Would you copy every line of the listing below that includes the word "triangle"?
[[ DATA EXTRACTS open ]]
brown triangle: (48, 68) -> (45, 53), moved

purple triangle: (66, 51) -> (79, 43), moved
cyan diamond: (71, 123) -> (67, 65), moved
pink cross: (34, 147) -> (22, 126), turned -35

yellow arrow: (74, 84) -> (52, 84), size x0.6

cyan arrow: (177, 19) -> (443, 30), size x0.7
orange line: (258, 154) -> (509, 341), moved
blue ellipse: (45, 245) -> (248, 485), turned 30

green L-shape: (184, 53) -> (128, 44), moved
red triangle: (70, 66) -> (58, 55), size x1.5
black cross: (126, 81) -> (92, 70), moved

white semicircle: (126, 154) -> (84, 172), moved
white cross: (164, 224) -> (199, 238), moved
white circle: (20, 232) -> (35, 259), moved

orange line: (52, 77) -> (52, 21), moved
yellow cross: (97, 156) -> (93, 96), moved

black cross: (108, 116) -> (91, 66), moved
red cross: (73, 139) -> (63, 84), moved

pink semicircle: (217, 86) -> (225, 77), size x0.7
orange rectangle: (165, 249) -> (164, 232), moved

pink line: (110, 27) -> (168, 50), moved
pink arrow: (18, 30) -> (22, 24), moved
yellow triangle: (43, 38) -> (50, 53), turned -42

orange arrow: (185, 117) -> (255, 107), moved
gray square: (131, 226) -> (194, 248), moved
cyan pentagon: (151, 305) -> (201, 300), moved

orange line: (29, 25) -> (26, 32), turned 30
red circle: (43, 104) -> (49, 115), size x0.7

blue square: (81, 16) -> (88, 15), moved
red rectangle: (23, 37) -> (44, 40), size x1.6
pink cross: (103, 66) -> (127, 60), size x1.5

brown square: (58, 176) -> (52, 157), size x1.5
[[ DATA EXTRACTS closed ]]
RESULT:
brown triangle: (48, 68) -> (45, 53), moved
purple triangle: (66, 51) -> (79, 43), moved
red triangle: (70, 66) -> (58, 55), size x1.5
yellow triangle: (43, 38) -> (50, 53), turned -42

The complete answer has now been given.